## EXERCISE:
Give back the records in their entirety, exactly.

## INPUT MATERIAL:
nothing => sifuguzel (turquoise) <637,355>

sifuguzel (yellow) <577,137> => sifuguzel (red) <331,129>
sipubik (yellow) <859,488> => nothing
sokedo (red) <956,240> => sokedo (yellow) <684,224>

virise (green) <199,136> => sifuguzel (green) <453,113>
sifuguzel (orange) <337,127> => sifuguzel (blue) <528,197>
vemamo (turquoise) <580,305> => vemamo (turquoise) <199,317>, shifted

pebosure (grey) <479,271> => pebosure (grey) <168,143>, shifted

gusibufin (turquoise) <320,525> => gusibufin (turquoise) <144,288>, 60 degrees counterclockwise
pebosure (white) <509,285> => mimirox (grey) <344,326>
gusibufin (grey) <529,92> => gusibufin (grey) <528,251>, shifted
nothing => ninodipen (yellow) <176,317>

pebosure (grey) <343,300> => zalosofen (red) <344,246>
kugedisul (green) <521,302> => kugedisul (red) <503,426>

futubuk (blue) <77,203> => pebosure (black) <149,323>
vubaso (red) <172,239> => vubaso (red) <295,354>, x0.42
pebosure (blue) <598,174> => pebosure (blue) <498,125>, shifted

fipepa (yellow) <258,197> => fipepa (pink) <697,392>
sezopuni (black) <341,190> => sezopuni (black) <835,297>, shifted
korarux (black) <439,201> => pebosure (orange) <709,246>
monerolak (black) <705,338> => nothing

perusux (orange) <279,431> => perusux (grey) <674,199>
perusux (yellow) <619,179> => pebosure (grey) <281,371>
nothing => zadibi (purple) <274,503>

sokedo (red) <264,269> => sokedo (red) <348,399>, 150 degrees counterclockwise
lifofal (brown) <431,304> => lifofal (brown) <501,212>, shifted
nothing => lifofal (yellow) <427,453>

## RESPONSE AREA:
nothing => sifuguzel (turquoise) <637,355>

sifuguzel (yellow) <577,137> => sifuguzel (red) <331,129>
sipubik (yellow) <859,488> => nothing
sokedo (red) <956,240> => sokedo (yellow) <684,224>

virise (green) <199,136> => sifuguzel (green) <453,113>
sifuguzel (orange) <337,127> => sifuguzel (blue) <528,197>
vemamo (turquoise) <580,305> => vemamo (turquoise) <199,317>, shifted

pebosure (grey) <479,271> => pebosure (grey) <168,143>, shifted

gusibufin (turquoise) <320,525> => gusibufin (turquoise) <144,288>, 60 degrees counterclockwise
pebosure (white) <509,285> => mimirox (grey) <344,326>
gusibufin (grey) <529,92> => gusibufin (grey) <528,251>, shifted
nothing => ninodipen (yellow) <176,317>

pebosure (grey) <343,300> => zalosofen (red) <344,246>
kugedisul (green) <521,302> => kugedisul (red) <503,426>

futubuk (blue) <77,203> => pebosure (black) <149,323>
vubaso (red) <172,239> => vubaso (red) <295,354>, x0.42
pebosure (blue) <598,174> => pebosure (blue) <498,125>, shifted

fipepa (yellow) <258,197> => fipepa (pink) <697,392>
sezopuni (black) <341,190> => sezopuni (black) <835,297>, shifted
korarux (black) <439,201> => pebosure (orange) <709,246>
monerolak (black) <705,338> => nothing

perusux (orange) <279,431> => perusux (grey) <674,199>
perusux (yellow) <619,179> => pebosure (grey) <281,371>
nothing => zadibi (purple) <274,503>

sokedo (red) <264,269> => sokedo (red) <348,399>, 150 degrees counterclockwise
lifofal (brown) <431,304> => lifofal (brown) <501,212>, shifted
nothing => lifofal (yellow) <427,453>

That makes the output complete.